**DESCRIPTION OF THE TASK**
For the records that follow, please set down exactly the lines between the one holding "purple teapot: 2 -> 1" and the one holding "pink duck: 2 -> 0", inclusive, and only those.

(Coordinate-based object records)
============================================================
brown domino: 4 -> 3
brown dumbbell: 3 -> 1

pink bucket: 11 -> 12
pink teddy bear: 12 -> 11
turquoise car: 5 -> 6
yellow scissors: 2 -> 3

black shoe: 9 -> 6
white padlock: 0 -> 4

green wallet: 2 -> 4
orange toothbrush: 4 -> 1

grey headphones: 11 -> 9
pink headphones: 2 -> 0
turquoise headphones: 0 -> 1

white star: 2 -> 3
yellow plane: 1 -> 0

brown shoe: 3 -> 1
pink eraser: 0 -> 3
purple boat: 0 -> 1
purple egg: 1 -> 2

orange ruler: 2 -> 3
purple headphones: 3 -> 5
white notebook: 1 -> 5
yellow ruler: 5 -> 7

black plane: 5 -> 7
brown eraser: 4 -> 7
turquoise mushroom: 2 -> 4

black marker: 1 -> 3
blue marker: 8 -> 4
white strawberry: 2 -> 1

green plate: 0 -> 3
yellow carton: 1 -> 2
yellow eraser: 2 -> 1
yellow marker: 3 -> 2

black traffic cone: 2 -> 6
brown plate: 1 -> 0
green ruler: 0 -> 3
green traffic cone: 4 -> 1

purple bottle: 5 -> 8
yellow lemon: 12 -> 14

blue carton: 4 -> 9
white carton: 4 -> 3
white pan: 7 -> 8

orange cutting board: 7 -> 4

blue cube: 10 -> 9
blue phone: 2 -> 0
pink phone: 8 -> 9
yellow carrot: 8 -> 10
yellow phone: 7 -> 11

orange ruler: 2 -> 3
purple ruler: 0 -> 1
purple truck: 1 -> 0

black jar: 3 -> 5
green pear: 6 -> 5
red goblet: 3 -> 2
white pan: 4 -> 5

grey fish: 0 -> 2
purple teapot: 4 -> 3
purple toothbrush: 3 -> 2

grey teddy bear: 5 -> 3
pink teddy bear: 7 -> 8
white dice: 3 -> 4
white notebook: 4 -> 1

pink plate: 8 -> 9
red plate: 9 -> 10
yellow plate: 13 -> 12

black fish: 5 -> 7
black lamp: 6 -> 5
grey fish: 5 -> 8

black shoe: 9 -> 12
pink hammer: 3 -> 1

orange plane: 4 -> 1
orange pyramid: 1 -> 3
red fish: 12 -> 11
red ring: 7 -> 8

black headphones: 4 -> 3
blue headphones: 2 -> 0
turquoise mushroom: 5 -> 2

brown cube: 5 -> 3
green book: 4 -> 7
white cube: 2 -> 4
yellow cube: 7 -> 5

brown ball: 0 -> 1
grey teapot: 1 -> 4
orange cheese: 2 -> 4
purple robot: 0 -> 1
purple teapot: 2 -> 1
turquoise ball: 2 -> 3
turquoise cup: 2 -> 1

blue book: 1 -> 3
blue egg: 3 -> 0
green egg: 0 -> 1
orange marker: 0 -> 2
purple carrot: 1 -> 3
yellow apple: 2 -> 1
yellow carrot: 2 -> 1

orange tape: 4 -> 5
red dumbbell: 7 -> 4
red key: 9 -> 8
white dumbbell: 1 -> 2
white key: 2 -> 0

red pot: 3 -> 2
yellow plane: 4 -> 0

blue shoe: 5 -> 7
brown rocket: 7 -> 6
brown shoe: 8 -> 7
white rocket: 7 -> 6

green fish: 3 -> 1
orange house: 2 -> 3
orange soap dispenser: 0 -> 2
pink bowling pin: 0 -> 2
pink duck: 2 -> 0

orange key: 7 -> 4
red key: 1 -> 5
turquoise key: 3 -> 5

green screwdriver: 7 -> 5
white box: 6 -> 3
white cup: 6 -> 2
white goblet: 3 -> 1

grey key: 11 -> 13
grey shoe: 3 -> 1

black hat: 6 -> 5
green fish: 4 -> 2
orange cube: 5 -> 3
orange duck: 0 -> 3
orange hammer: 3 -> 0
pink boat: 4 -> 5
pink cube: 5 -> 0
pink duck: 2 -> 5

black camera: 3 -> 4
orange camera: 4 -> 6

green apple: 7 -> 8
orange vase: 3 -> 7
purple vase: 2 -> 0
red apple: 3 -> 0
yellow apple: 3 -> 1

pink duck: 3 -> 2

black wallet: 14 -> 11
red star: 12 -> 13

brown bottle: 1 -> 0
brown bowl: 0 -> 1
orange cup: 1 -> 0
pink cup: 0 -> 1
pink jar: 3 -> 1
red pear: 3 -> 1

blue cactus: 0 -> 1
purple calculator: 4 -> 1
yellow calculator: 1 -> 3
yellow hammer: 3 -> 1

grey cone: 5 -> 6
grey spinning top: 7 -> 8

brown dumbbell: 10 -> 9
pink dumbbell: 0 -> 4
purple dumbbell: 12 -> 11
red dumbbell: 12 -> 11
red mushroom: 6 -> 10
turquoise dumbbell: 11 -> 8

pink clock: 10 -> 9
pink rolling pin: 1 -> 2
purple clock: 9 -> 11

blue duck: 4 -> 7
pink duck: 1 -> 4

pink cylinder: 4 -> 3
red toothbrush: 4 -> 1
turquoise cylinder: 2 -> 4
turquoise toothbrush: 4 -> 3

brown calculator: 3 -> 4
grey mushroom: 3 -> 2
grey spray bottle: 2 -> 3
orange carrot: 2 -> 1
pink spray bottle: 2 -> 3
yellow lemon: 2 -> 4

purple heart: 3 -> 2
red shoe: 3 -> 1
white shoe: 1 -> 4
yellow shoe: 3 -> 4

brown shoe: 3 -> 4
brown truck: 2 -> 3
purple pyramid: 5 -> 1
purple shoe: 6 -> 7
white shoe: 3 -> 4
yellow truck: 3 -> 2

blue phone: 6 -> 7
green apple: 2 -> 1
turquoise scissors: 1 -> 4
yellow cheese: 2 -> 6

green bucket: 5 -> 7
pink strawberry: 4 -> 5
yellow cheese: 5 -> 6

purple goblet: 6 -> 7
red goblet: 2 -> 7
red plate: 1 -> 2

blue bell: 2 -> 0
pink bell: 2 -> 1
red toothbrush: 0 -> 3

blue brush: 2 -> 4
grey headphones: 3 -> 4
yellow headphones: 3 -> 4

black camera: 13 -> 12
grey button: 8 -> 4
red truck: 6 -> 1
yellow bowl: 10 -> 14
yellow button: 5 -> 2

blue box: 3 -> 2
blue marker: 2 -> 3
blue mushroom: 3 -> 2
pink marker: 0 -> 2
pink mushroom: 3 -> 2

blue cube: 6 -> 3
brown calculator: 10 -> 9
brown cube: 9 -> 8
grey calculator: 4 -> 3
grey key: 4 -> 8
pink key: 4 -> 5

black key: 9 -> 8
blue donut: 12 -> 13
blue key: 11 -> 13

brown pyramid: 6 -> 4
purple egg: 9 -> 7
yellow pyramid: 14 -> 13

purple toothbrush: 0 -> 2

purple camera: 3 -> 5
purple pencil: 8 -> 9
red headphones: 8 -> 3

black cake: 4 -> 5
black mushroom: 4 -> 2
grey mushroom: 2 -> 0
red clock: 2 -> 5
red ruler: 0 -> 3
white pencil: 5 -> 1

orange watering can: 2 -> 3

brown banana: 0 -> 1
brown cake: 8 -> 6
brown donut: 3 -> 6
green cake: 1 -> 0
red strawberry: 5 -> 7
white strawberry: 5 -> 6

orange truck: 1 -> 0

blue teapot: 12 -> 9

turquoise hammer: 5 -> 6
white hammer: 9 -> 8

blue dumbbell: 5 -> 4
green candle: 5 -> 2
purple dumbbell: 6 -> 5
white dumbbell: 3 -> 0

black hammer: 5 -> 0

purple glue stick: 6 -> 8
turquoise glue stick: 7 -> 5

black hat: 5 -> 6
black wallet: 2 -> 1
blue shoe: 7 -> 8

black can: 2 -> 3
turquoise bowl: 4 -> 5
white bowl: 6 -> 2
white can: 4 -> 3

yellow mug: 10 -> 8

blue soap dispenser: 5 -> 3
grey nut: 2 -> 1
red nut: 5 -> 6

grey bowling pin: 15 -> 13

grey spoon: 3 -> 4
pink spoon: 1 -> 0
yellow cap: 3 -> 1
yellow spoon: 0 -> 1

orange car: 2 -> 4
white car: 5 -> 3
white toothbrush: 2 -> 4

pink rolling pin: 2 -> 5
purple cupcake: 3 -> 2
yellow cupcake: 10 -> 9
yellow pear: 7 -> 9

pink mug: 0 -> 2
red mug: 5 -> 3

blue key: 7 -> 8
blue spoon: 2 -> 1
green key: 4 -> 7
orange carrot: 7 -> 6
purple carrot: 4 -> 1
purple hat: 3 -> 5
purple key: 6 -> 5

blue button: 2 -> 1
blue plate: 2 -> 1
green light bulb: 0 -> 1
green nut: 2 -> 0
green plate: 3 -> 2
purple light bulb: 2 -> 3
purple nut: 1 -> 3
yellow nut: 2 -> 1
============================================================
**RESPONSE**
purple teapot: 2 -> 1
turquoise ball: 2 -> 3
turquoise cup: 2 -> 1

blue book: 1 -> 3
blue egg: 3 -> 0
green egg: 0 -> 1
orange marker: 0 -> 2
purple carrot: 1 -> 3
yellow apple: 2 -> 1
yellow carrot: 2 -> 1

orange tape: 4 -> 5
red dumbbell: 7 -> 4
red key: 9 -> 8
white dumbbell: 1 -> 2
white key: 2 -> 0

red pot: 3 -> 2
yellow plane: 4 -> 0

blue shoe: 5 -> 7
brown rocket: 7 -> 6
brown shoe: 8 -> 7
white rocket: 7 -> 6

green fish: 3 -> 1
orange house: 2 -> 3
orange soap dispenser: 0 -> 2
pink bowling pin: 0 -> 2
pink duck: 2 -> 0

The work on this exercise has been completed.